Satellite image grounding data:
=== Begin Enclosure ===

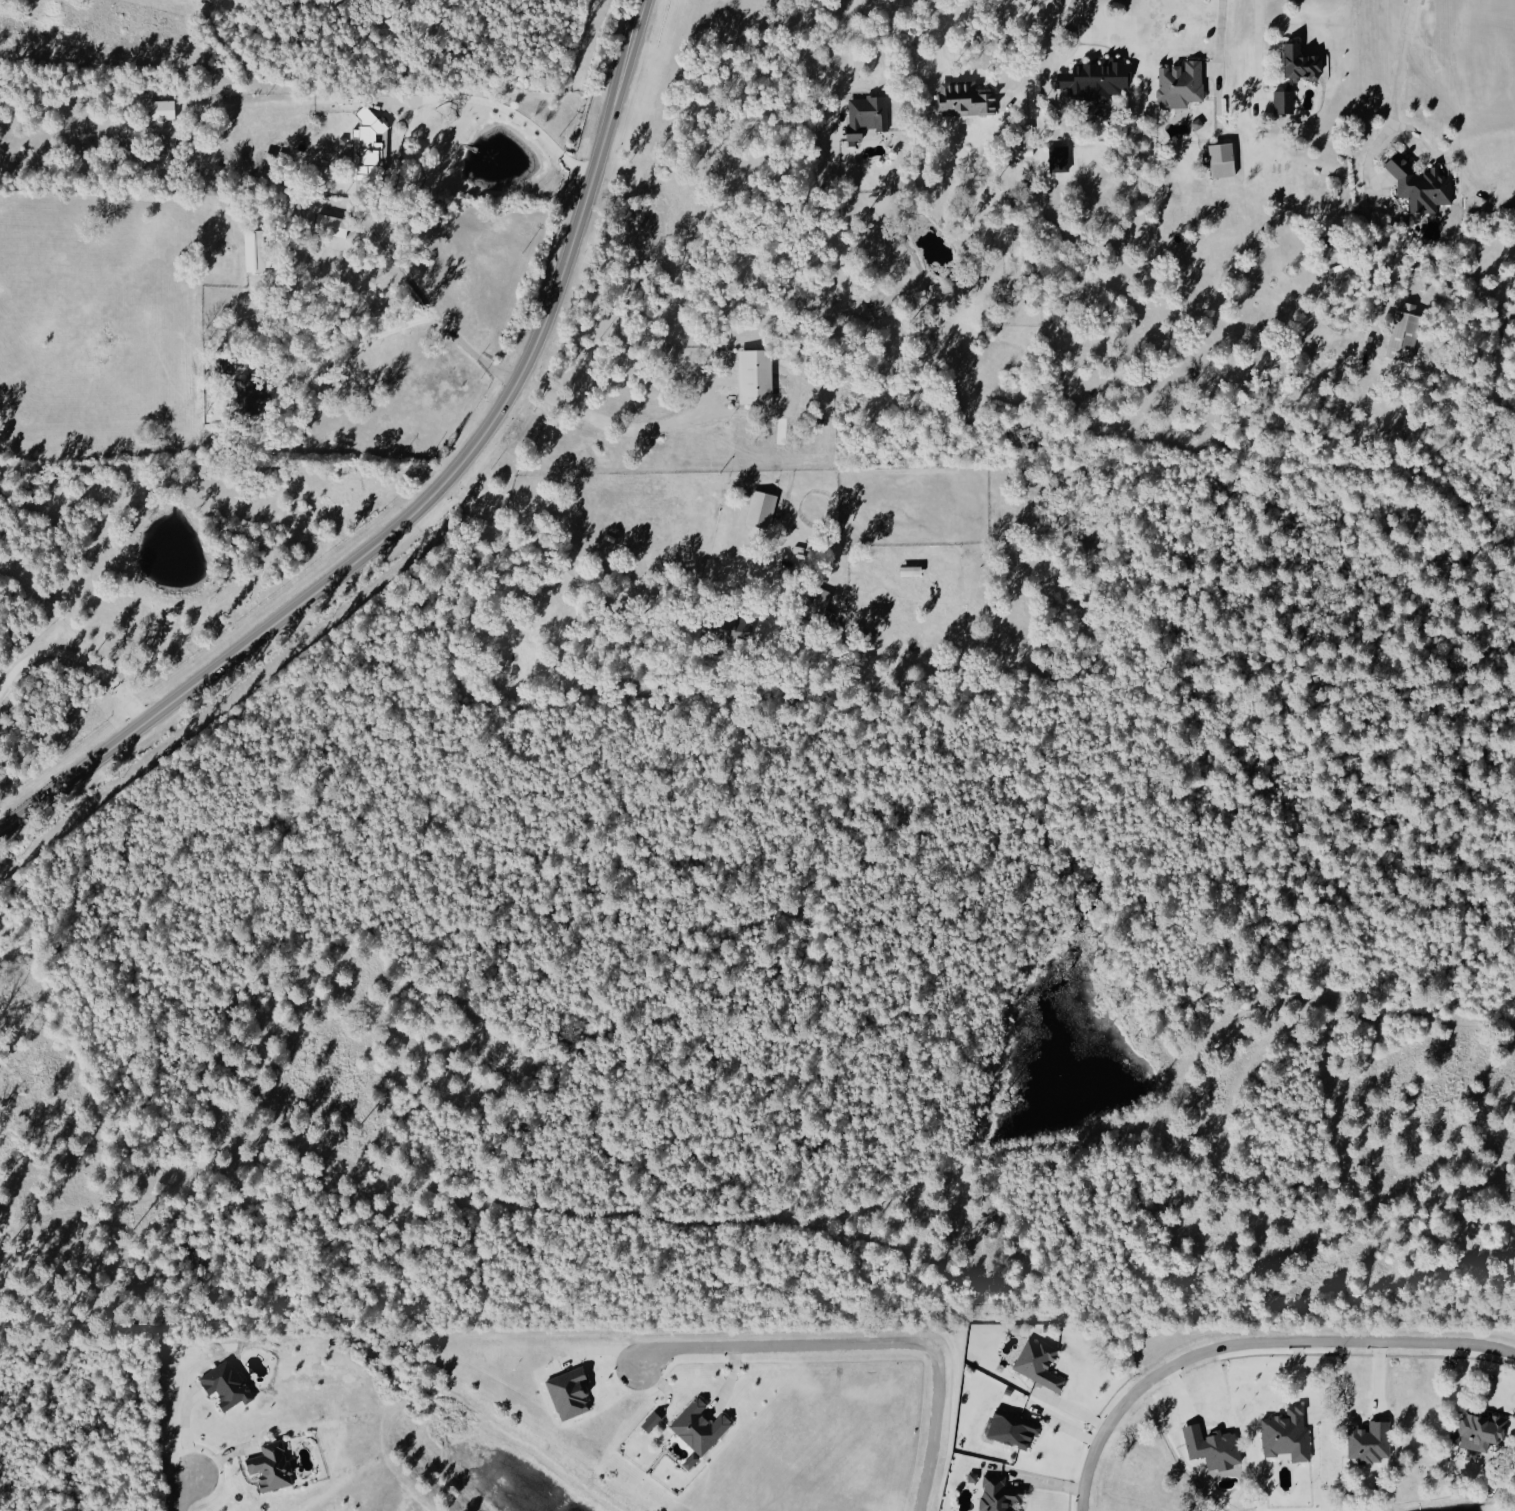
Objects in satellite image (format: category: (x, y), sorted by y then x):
road: (1056, 35)
road: (1223, 37)
road: (1261, 37)
road: (1015, 51)
road: (847, 62)
building: (1294, 63)
building: (1099, 79)
building: (1175, 83)
building: (967, 99)
building: (1279, 100)
road: (497, 106)
building: (166, 109)
building: (868, 116)
building: (370, 146)
building: (1061, 158)
building: (1216, 158)
road: (1370, 173)
building: (1416, 183)
building: (335, 225)
building: (256, 251)
road: (405, 330)
building: (1398, 332)
building: (758, 375)
building: (256, 390)
road: (603, 422)
road: (419, 488)
building: (763, 508)
building: (914, 570)
road: (578, 587)
road: (77, 656)
road: (1330, 1340)
road: (864, 1344)
building: (1034, 1362)
building: (228, 1384)
building: (572, 1393)
building: (653, 1420)
building: (702, 1427)
building: (1008, 1427)
road: (185, 1428)
building: (1474, 1430)
road: (1099, 1433)
building: (1282, 1433)
building: (1365, 1441)
building: (1208, 1445)
building: (693, 1461)
building: (273, 1466)
road: (183, 1492)
building: (995, 1493)
building: (1513, 1498)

=== End Enclosure ===

→ **What you are asked to do**:
Before printing the records again, strip out the pictures; change nothing else.

→ **Result of this task**:
Objects in satellite image (format: category: (x, y), sorted by y then x):
road: (1056, 35)
road: (1223, 37)
road: (1261, 37)
road: (1015, 51)
road: (847, 62)
building: (1294, 63)
building: (1099, 79)
building: (1175, 83)
building: (967, 99)
building: (1279, 100)
road: (497, 106)
building: (166, 109)
building: (868, 116)
building: (370, 146)
building: (1061, 158)
building: (1216, 158)
road: (1370, 173)
building: (1416, 183)
building: (335, 225)
building: (256, 251)
road: (405, 330)
building: (1398, 332)
building: (758, 375)
building: (256, 390)
road: (603, 422)
road: (419, 488)
building: (763, 508)
building: (914, 570)
road: (578, 587)
road: (77, 656)
road: (1330, 1340)
road: (864, 1344)
building: (1034, 1362)
building: (228, 1384)
building: (572, 1393)
building: (653, 1420)
building: (702, 1427)
building: (1008, 1427)
road: (185, 1428)
building: (1474, 1430)
road: (1099, 1433)
building: (1282, 1433)
building: (1365, 1441)
building: (1208, 1445)
building: (693, 1461)
building: (273, 1466)
road: (183, 1492)
building: (995, 1493)
building: (1513, 1498)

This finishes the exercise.